_BRIEF_:
When you spot the word "blau" in a line of the data below, copy that line.
==== INPUT DATA
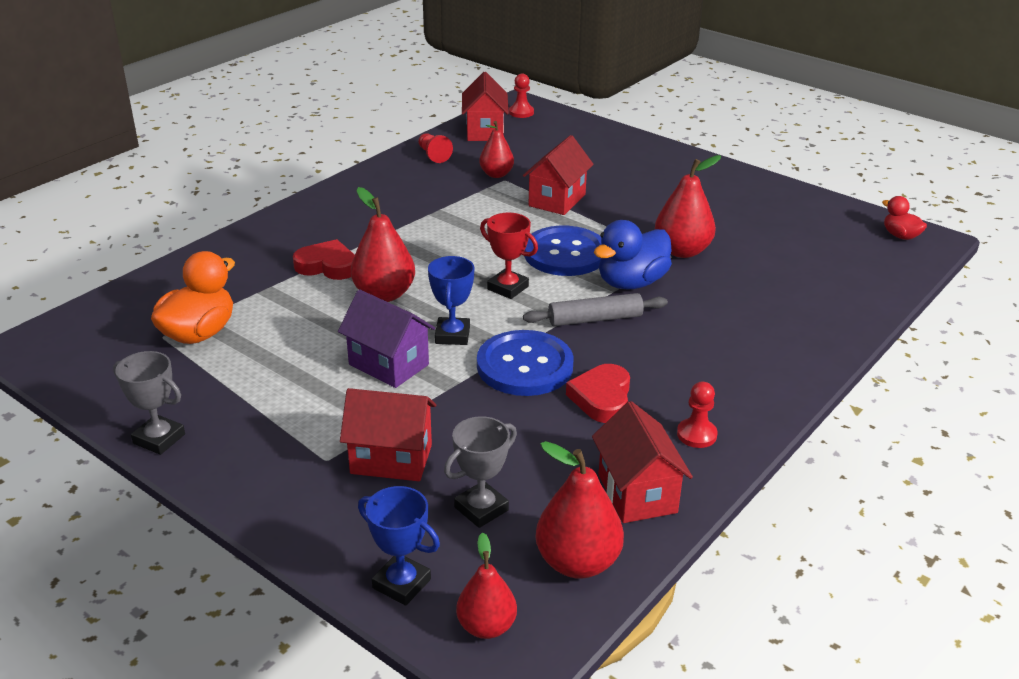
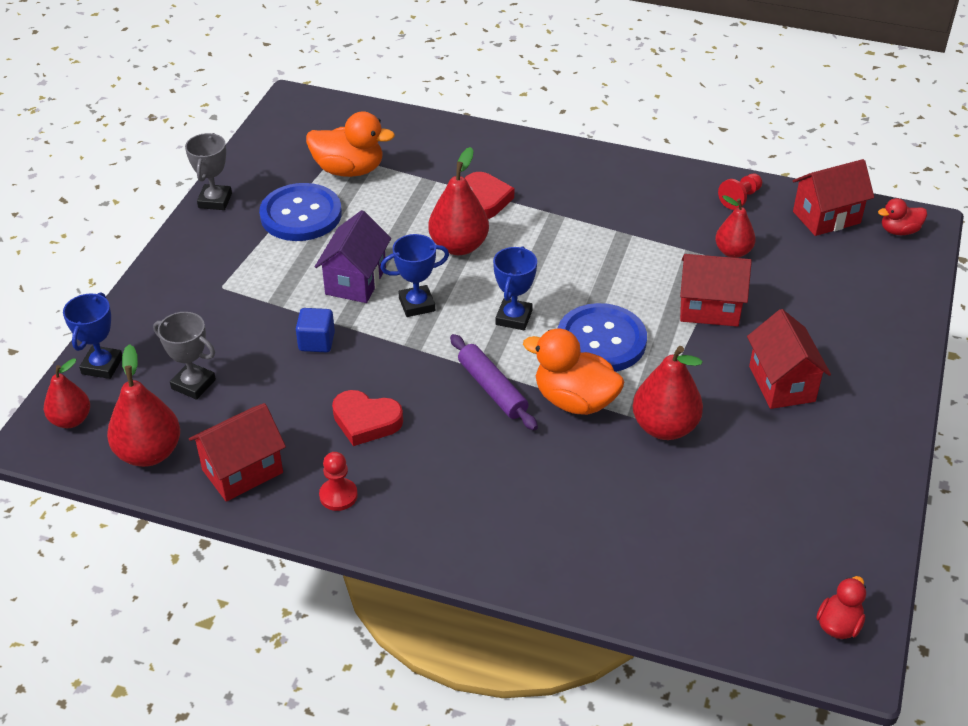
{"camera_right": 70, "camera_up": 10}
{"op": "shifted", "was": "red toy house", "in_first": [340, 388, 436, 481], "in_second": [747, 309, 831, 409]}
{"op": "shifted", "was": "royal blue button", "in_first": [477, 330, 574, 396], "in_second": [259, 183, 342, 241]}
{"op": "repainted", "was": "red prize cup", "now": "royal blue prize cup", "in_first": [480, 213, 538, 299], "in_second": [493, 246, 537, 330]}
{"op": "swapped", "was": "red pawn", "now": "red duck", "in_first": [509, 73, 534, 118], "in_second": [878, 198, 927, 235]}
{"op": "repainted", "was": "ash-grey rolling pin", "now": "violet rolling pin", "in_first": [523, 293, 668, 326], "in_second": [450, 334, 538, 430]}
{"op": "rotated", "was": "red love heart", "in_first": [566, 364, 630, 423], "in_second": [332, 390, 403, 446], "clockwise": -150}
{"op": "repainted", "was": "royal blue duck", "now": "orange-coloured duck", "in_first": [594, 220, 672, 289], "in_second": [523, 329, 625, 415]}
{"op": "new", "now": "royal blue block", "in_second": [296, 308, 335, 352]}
========
==== INPUT DATA
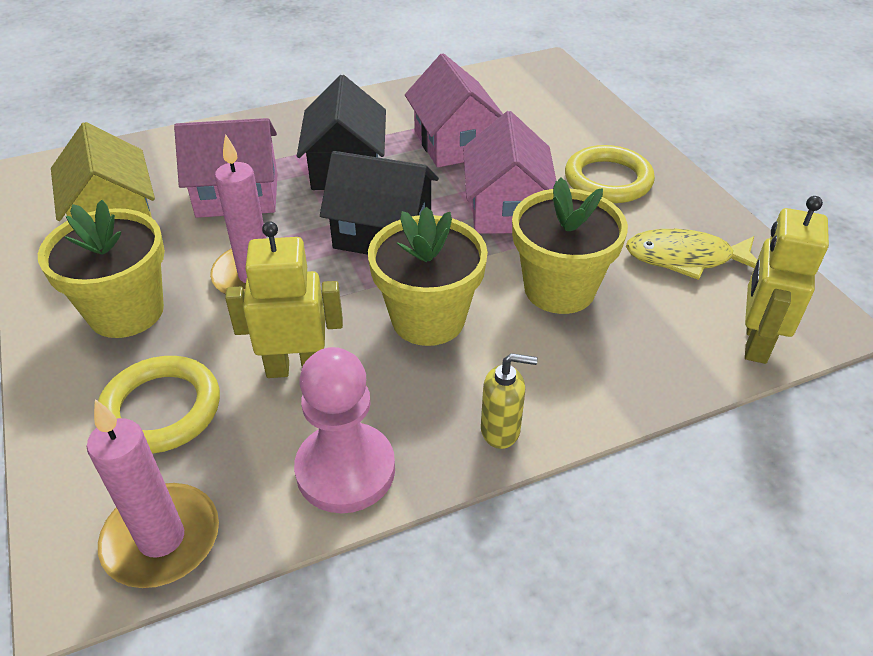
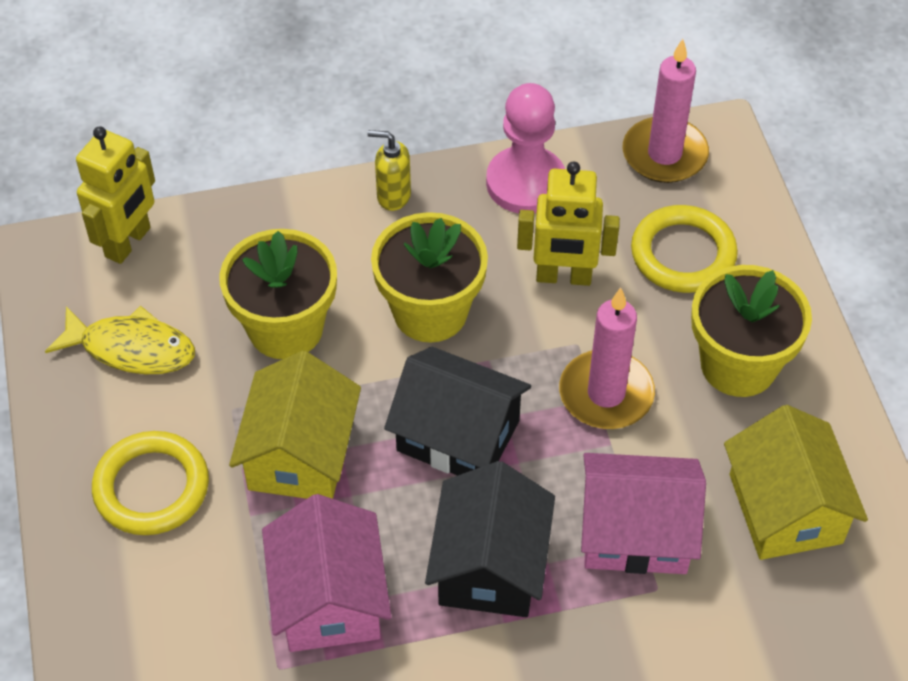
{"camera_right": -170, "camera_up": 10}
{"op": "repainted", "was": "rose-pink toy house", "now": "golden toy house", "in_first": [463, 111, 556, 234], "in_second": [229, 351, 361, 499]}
========
==== INPUT DATA
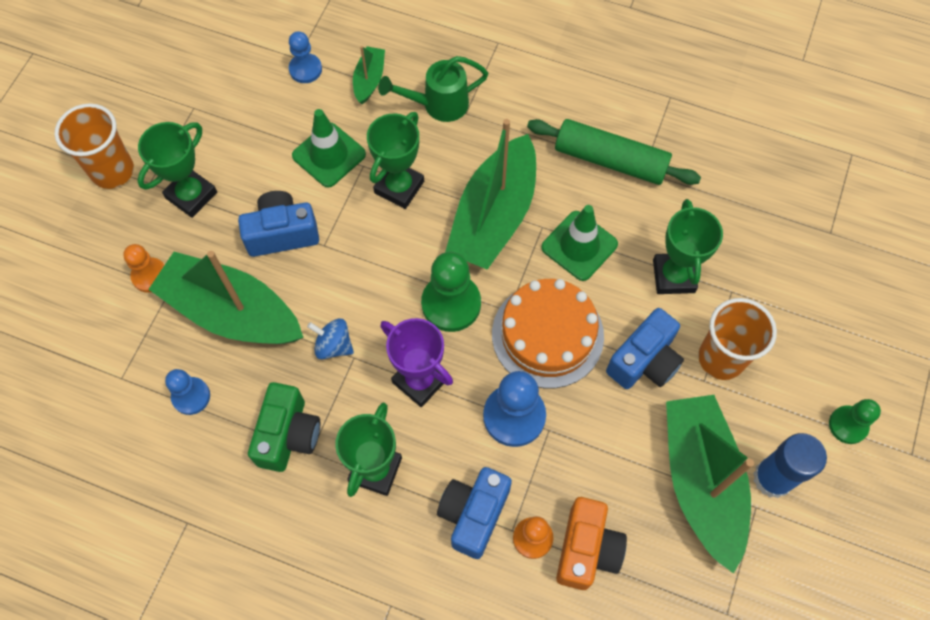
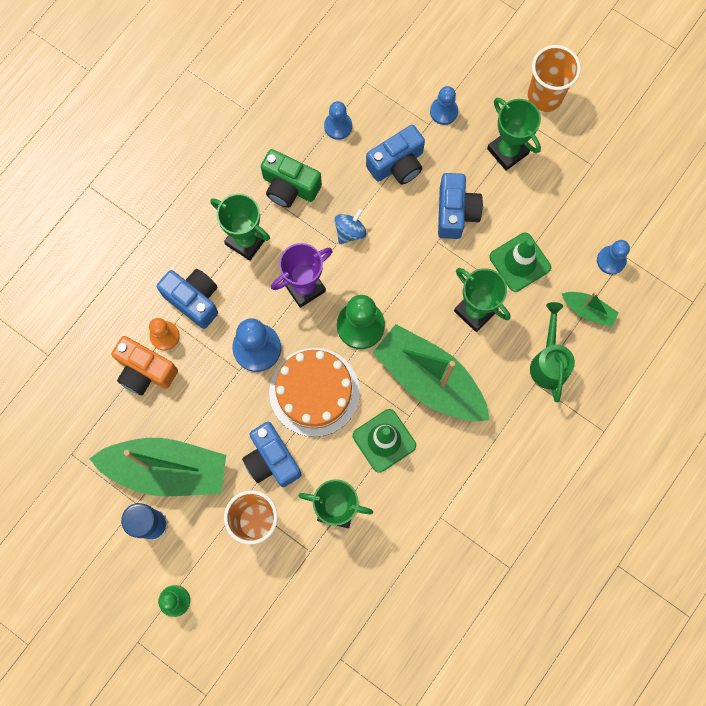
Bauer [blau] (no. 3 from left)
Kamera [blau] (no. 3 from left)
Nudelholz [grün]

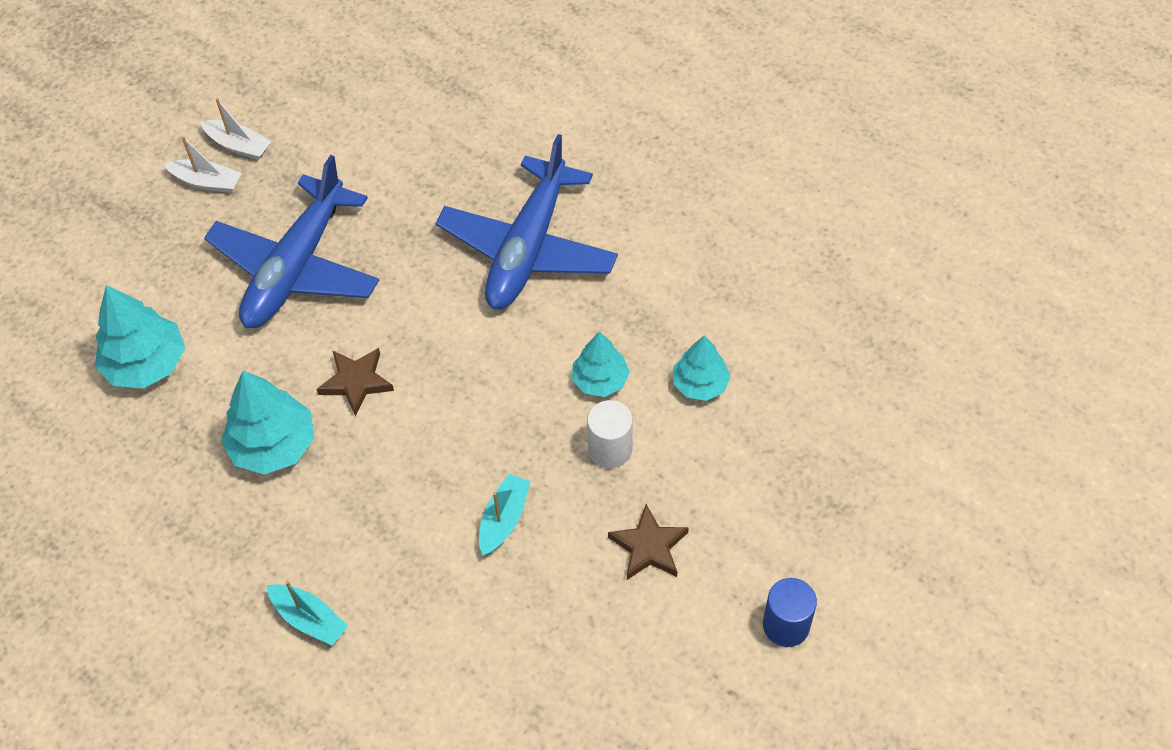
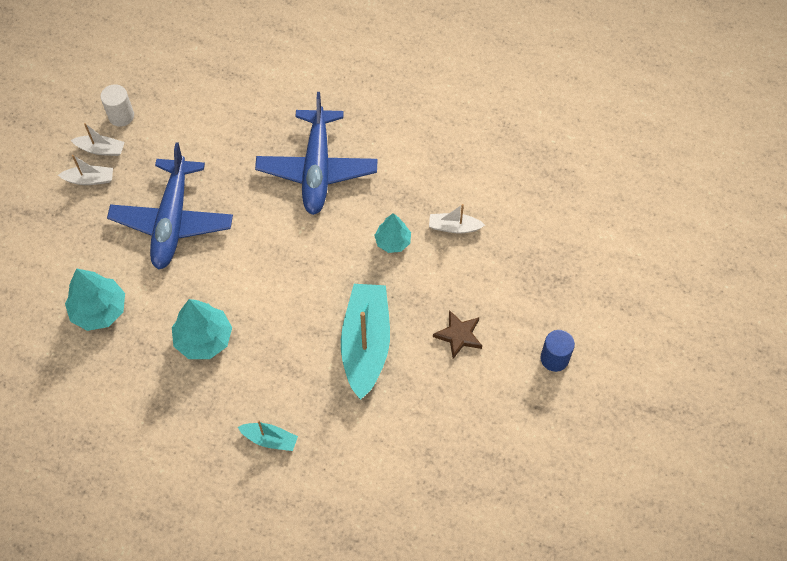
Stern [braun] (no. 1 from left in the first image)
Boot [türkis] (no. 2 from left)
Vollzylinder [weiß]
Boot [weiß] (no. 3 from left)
========
_SOLUTION TO THE EXERCISE_:
Bauer [blau] (no. 3 from left)
Kamera [blau] (no. 3 from left)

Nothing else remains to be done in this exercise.